THE RECORDS

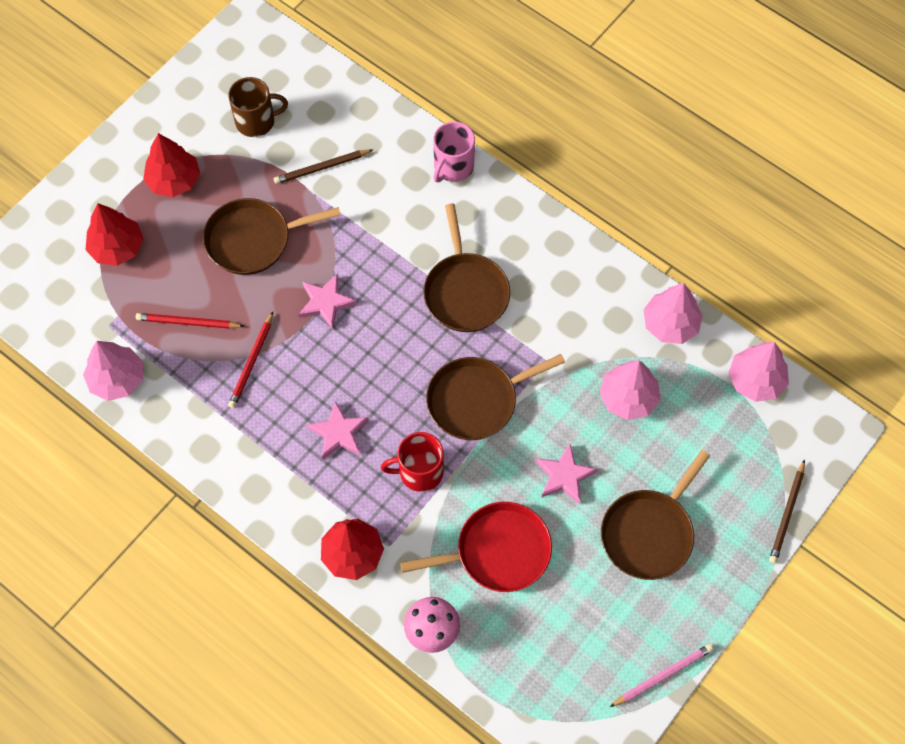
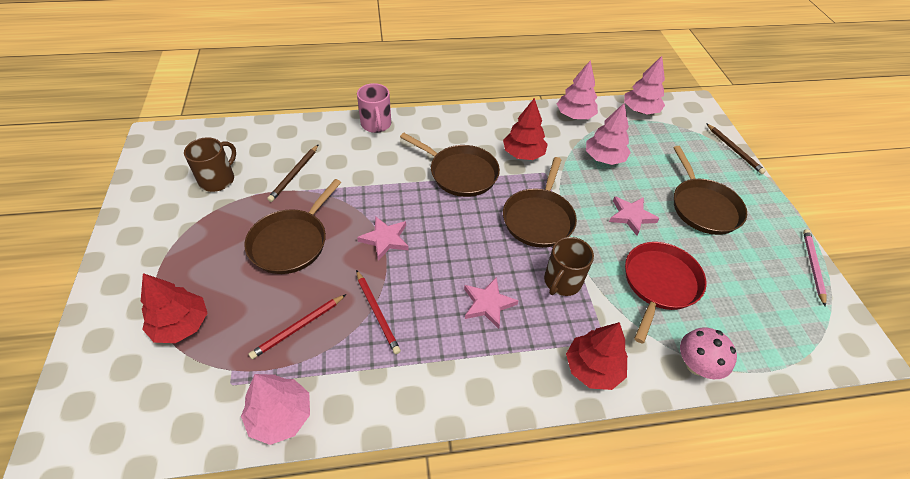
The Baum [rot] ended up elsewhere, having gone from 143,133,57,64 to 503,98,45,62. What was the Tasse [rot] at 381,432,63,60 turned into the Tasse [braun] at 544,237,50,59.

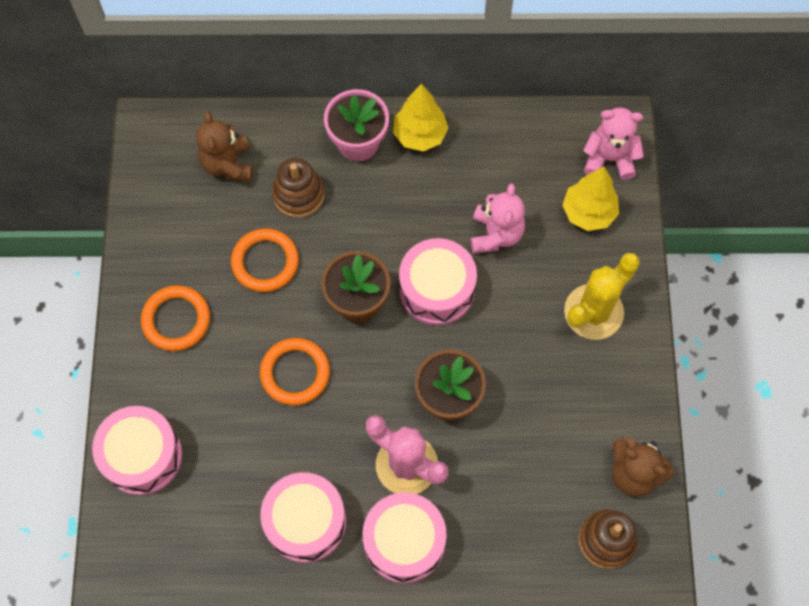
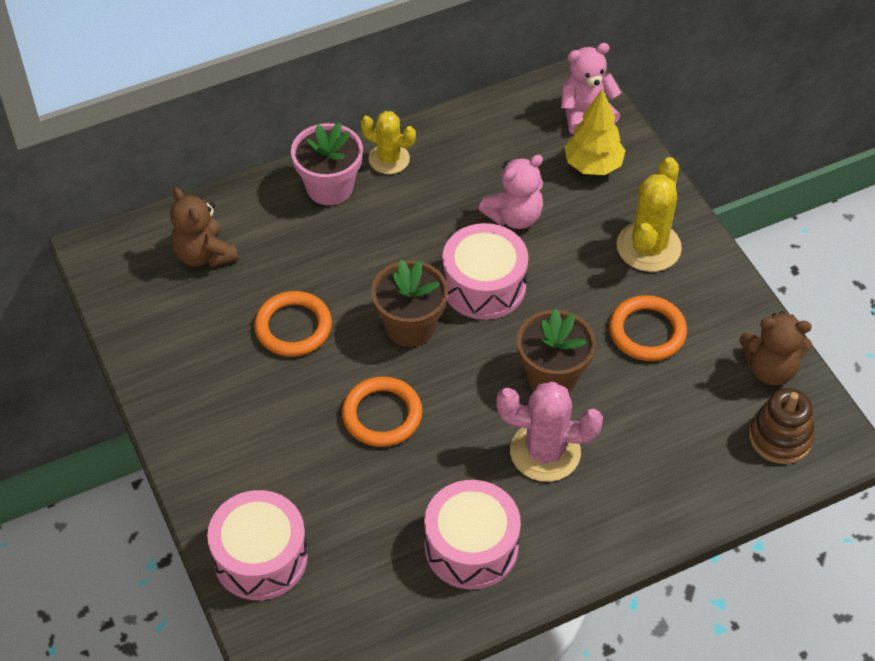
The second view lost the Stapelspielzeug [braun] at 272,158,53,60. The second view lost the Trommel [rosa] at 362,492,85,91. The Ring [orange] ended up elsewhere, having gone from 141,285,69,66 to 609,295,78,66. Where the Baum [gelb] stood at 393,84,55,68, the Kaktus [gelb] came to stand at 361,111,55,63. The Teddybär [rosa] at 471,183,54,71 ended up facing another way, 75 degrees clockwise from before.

...

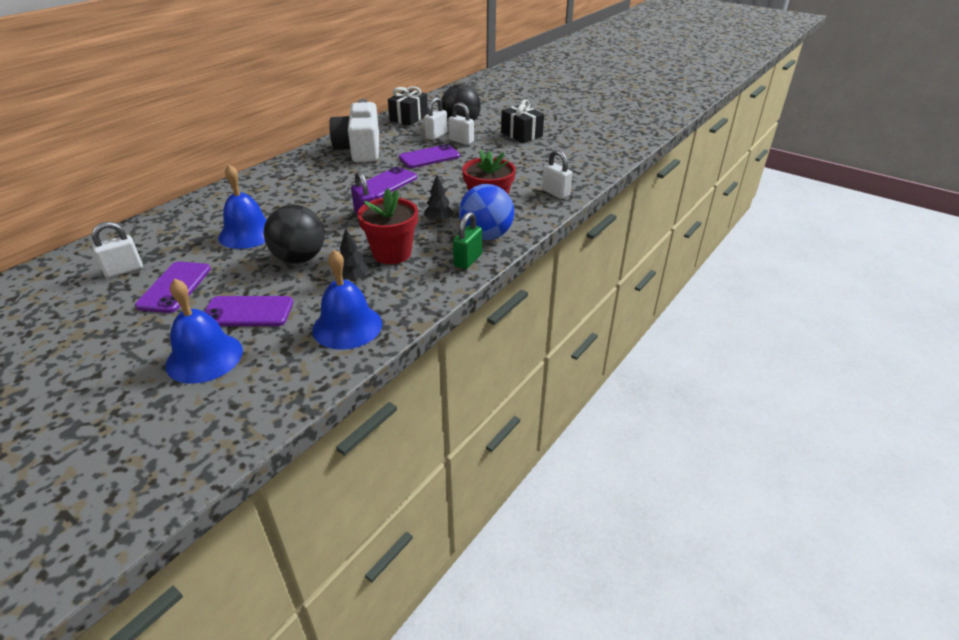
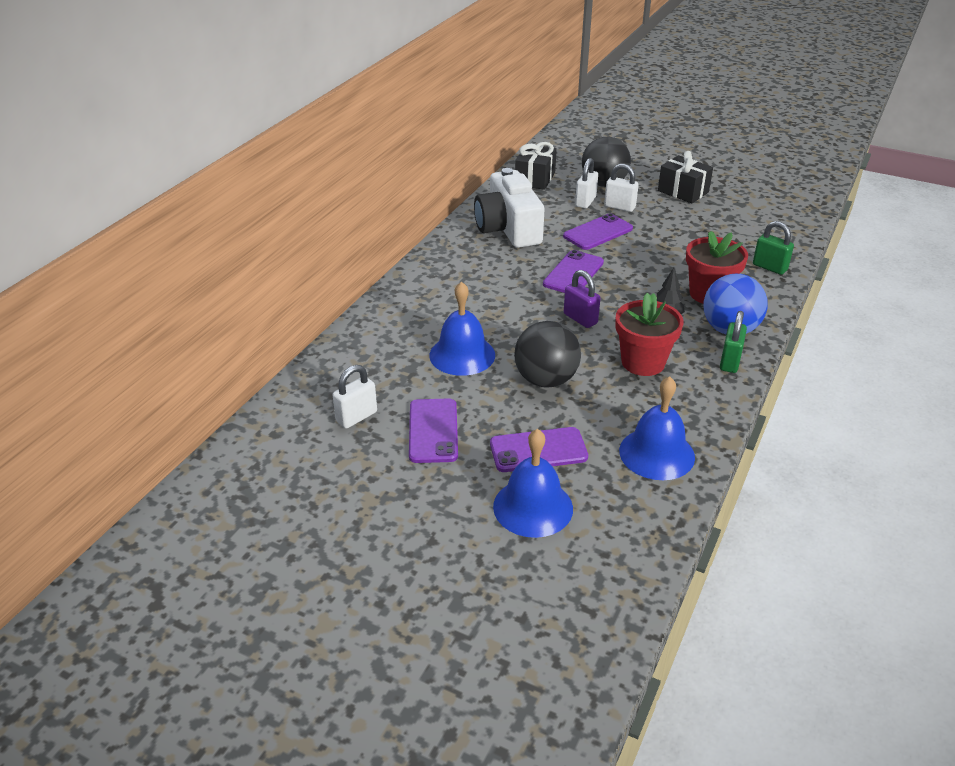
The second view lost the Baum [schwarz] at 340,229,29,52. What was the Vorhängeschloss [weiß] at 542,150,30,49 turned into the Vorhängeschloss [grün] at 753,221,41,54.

EXERCISE
Only one stretch of the entries above is needed: the lines from the one containing "The Baum [rot]" through the one containing "The second view lost the Stapelspielzeug". Copy it exactly, without the pictures.

YOUR RESPONSE
The Baum [rot] ended up elsewhere, having gone from 143,133,57,64 to 503,98,45,62. What was the Tasse [rot] at 381,432,63,60 turned into the Tasse [braun] at 544,237,50,59.

The second view lost the Stapelspielzeug [braun] at 272,158,53,60. The second view lost the Trommel [rosa] at 362,492,85,91. The Ring [orange] ended up elsewhere, having gone from 141,285,69,66 to 609,295,78,66. Where the Baum [gelb] stood at 393,84,55,68, the Kaktus [gelb] came to stand at 361,111,55,63. The Teddybär [rosa] at 471,183,54,71 ended up facing another way, 75 degrees clockwise from before.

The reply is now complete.